Requirement: Upon reaching the line containing "pink brick I5:J5 level 1 -> none", output that line and all remaining lines exactly, through the end of the entries, and output nothing before it.

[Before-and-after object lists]
====================

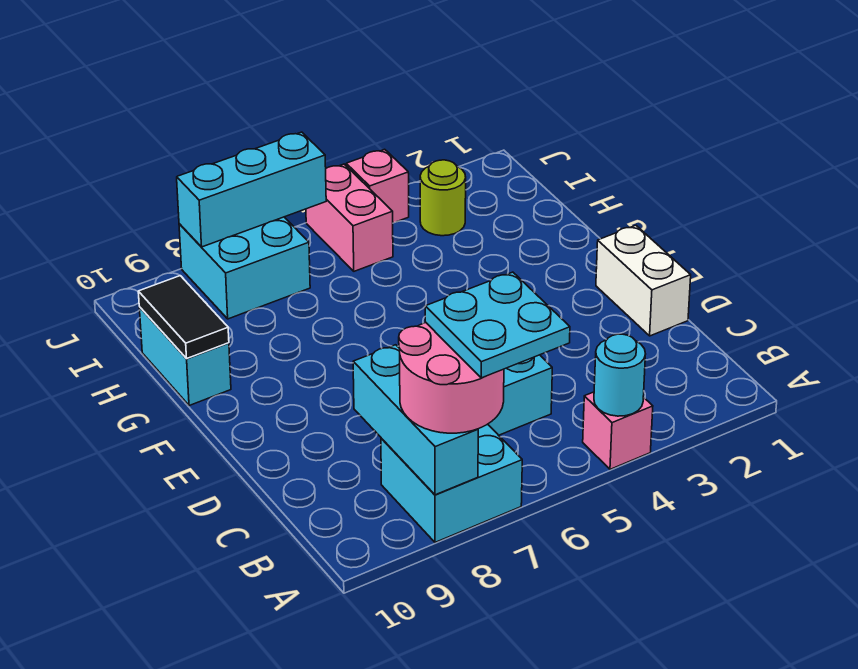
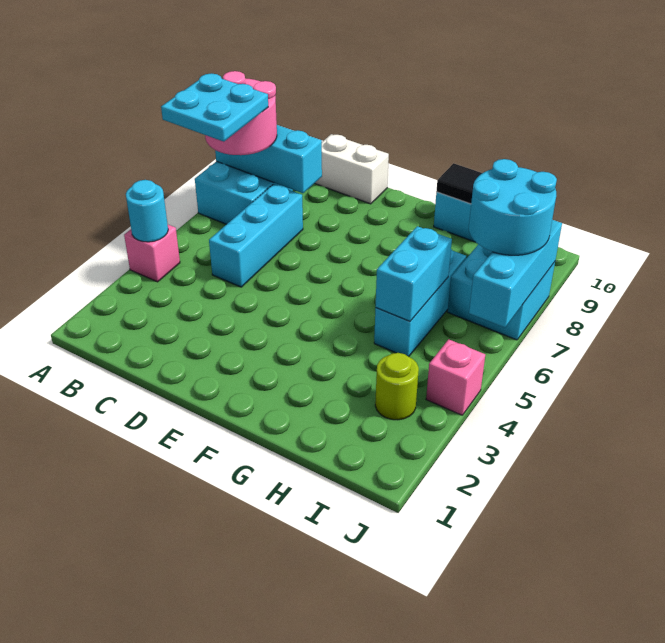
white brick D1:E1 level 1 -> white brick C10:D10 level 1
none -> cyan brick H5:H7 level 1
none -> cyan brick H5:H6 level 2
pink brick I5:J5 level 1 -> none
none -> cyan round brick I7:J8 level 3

====================

Response:
pink brick I5:J5 level 1 -> none
none -> cyan round brick I7:J8 level 3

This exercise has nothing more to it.